WHAT IS EXPECTED. When you reach the line containing "The kazimonu (orange)" in the records below, set it down exactly, together with every later line through the end, but not the pictures.

DATA IN THIS EXERCISE.
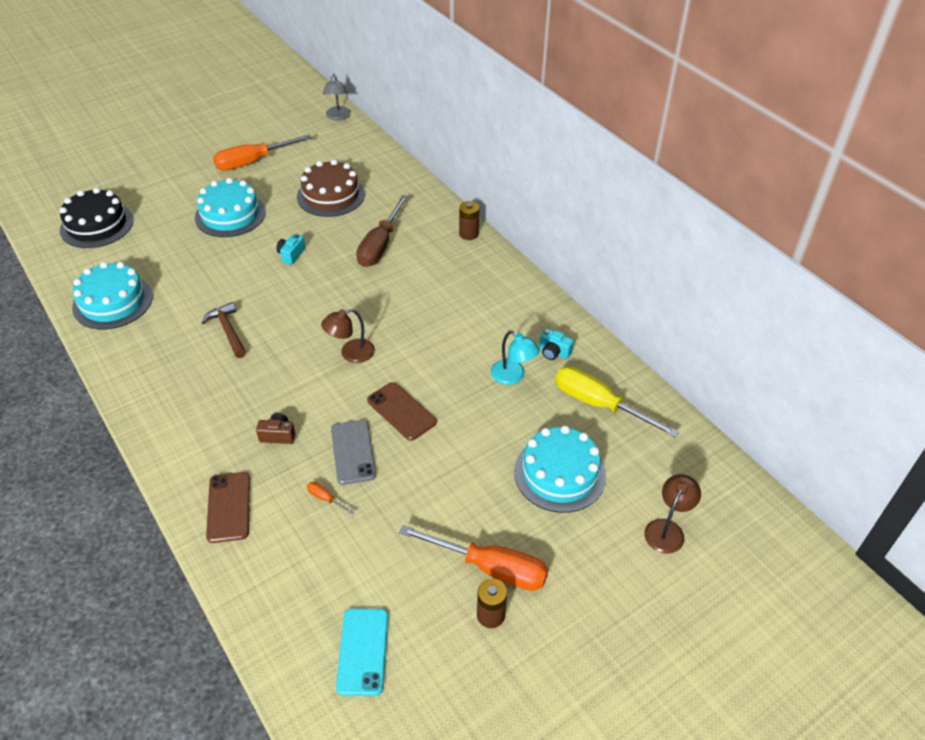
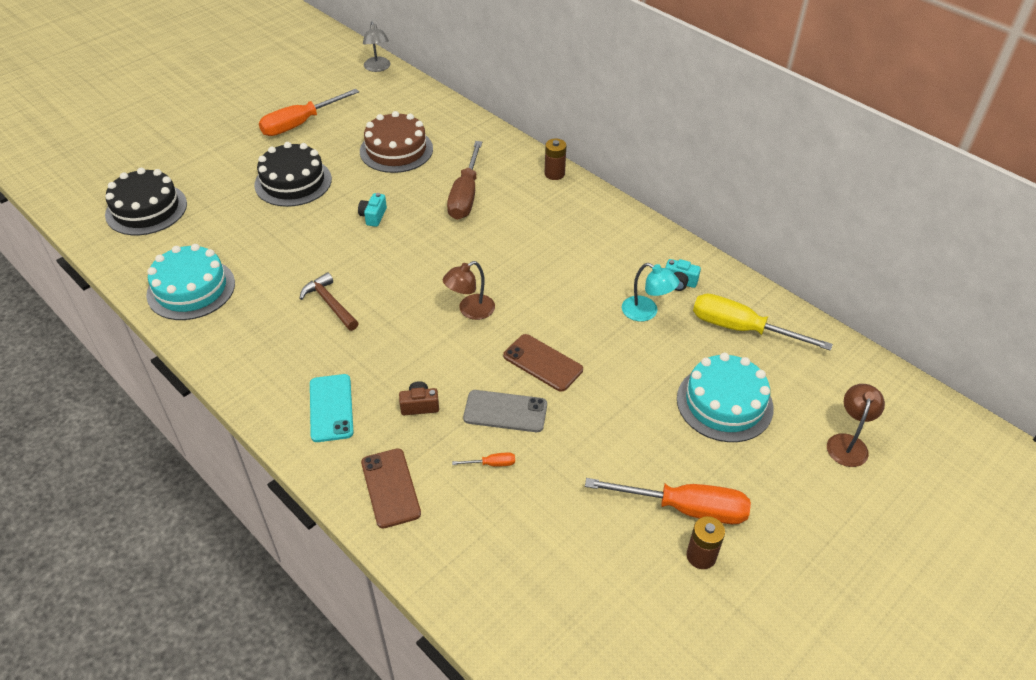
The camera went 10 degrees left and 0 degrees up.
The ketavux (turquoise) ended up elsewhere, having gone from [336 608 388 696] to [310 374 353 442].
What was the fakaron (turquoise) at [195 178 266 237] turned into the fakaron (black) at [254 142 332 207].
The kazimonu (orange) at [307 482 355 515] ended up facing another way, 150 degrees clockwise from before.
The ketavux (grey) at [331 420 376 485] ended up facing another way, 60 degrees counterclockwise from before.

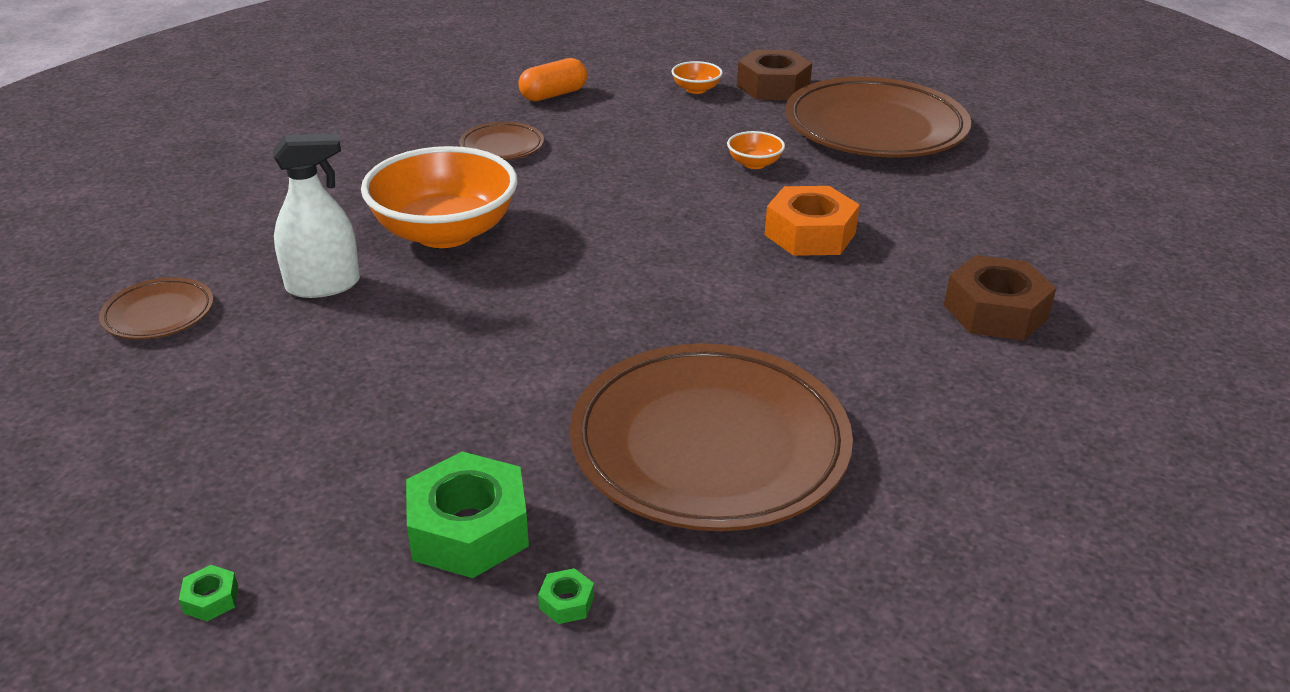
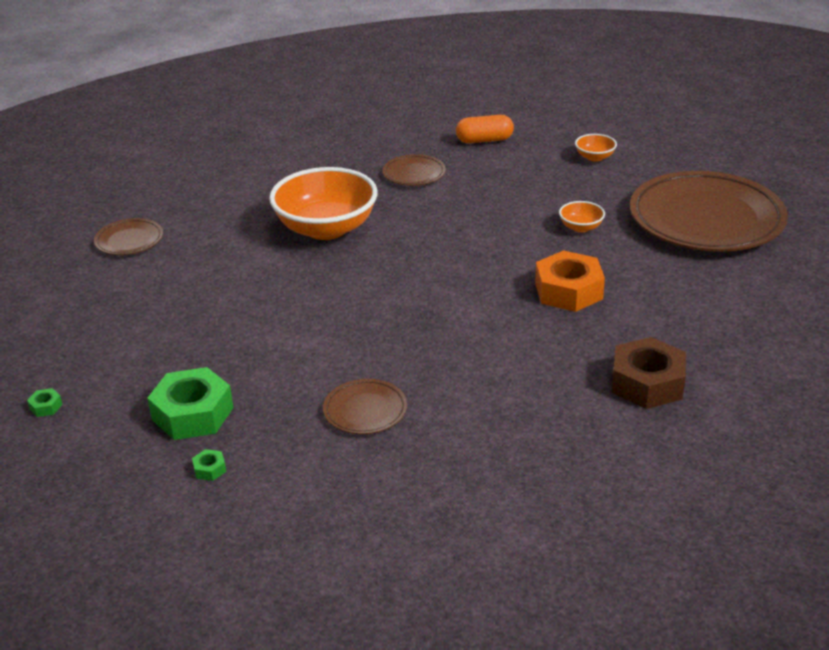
The camera went 30 degrees right and 0 degrees up.
The second view lost the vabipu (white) at [272 134 360 298].
The second view lost the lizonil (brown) at [737 50 812 100].
The size of the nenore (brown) at [570 343 853 531] changed by a factor of 0.44.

WRITTEN RESPONSE.
The kazimonu (orange) at [307 482 355 515] ended up facing another way, 150 degrees clockwise from before.
The ketavux (grey) at [331 420 376 485] ended up facing another way, 60 degrees counterclockwise from before.

The camera went 30 degrees right and 0 degrees up.
The second view lost the vabipu (white) at [272 134 360 298].
The second view lost the lizonil (brown) at [737 50 812 100].
The size of the nenore (brown) at [570 343 853 531] changed by a factor of 0.44.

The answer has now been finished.